About this task –
The output is the lines below from the one with "(181, 365) = (304, 505): none" through the one with "(486, 211) = (963, 344): red", both included, printed exactly and with no other line.

- - - - -

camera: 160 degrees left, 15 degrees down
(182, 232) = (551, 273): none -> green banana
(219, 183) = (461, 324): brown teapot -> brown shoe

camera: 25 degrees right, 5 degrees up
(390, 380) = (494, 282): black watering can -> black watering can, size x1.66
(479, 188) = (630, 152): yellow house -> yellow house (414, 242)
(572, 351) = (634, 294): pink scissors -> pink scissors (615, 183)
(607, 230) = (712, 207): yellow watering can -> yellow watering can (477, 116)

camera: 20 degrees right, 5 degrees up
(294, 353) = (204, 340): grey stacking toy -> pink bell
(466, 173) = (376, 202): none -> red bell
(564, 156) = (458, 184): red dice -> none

- - - - -

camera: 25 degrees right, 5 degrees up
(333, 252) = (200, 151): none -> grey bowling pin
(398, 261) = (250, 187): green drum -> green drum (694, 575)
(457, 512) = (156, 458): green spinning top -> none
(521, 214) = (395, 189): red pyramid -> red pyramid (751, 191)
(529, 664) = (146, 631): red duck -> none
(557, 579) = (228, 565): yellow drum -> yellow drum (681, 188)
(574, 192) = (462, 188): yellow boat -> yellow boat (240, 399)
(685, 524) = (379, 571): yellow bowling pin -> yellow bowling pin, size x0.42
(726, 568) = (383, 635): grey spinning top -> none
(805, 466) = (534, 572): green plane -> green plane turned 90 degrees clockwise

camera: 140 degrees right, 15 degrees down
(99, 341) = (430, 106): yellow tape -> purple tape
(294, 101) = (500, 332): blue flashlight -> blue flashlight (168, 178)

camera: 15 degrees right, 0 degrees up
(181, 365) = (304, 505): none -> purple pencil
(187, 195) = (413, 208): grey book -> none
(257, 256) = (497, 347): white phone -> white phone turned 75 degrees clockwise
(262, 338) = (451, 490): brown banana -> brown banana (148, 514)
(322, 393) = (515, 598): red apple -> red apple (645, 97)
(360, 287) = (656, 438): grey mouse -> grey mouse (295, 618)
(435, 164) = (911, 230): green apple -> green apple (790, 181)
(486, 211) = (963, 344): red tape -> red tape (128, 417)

- - - - -

Written response –
(181, 365) = (304, 505): none -> purple pencil
(187, 195) = (413, 208): grey book -> none
(257, 256) = (497, 347): white phone -> white phone turned 75 degrees clockwise
(262, 338) = (451, 490): brown banana -> brown banana (148, 514)
(322, 393) = (515, 598): red apple -> red apple (645, 97)
(360, 287) = (656, 438): grey mouse -> grey mouse (295, 618)
(435, 164) = (911, 230): green apple -> green apple (790, 181)
(486, 211) = (963, 344): red tape -> red tape (128, 417)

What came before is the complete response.